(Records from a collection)
=====

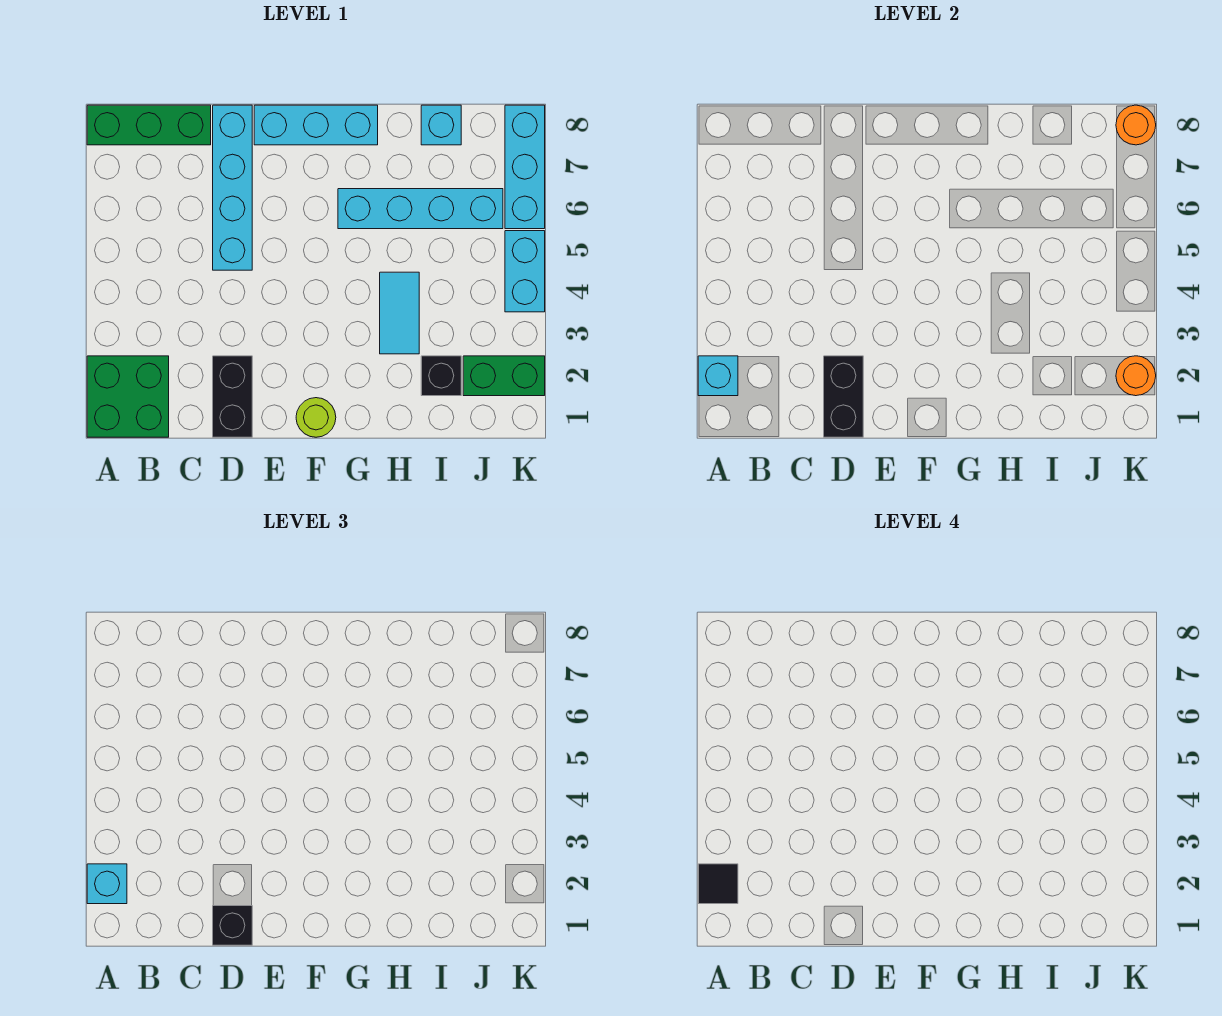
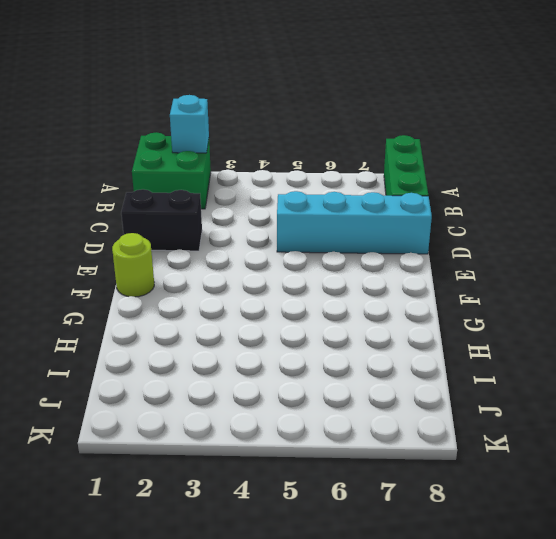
none -> cyan brick E8:G8 level 1
none -> cyan brick G6:J6 level 1
none -> cyan tile H3:H4 level 1

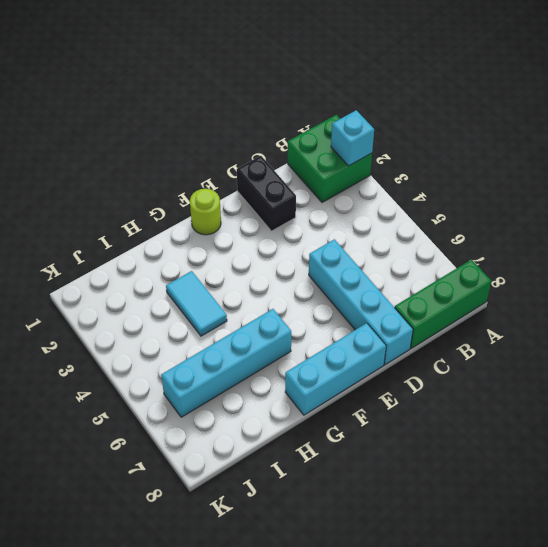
none -> black brick I2 level 1
none -> cyan brick I8 level 1
none -> green brick J2:K2 level 1

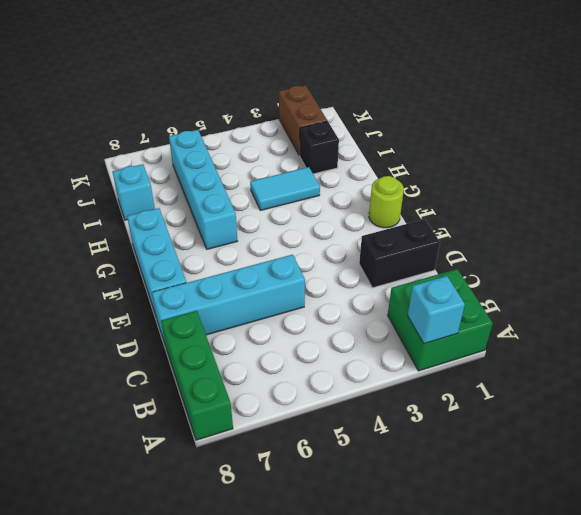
brown brick J2:K2 level 1 -> green brick J2:K2 level 1
none -> cyan brick K4:K5 level 1
none -> cyan brick K6:K8 level 1
none -> black brick D1:D2 level 2

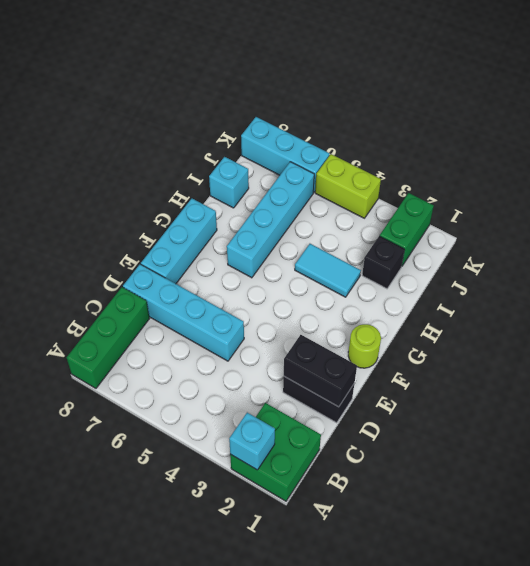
lime brick K4:K5 level 1 -> cyan brick K4:K5 level 1
none -> orange round brick K2 level 2
none -> orange round brick K8 level 2
none -> cyan brick A2 level 3

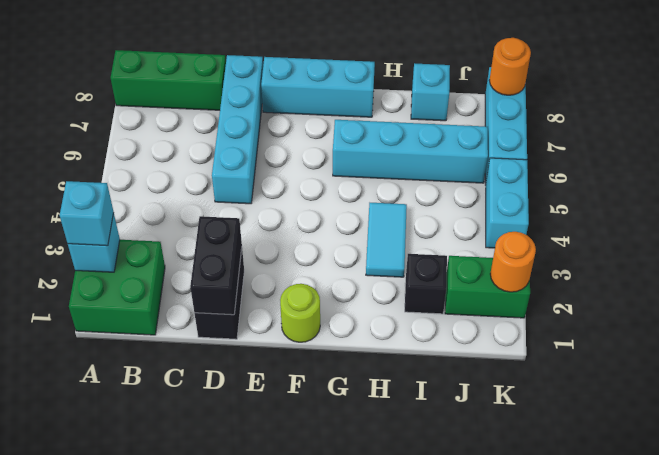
none -> black brick D1 level 3
none -> black tile A2 level 4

=====

▶ ASSIGNED TASK
Exact copy, pictures excluded: print only the lines from the line containing "none -> black brick D1:D2 level 2" through the end of the records.

▶ SOLUTION TO THIS PROBLEM
none -> black brick D1:D2 level 2

lime brick K4:K5 level 1 -> cyan brick K4:K5 level 1
none -> orange round brick K2 level 2
none -> orange round brick K8 level 2
none -> cyan brick A2 level 3

none -> black brick D1 level 3
none -> black tile A2 level 4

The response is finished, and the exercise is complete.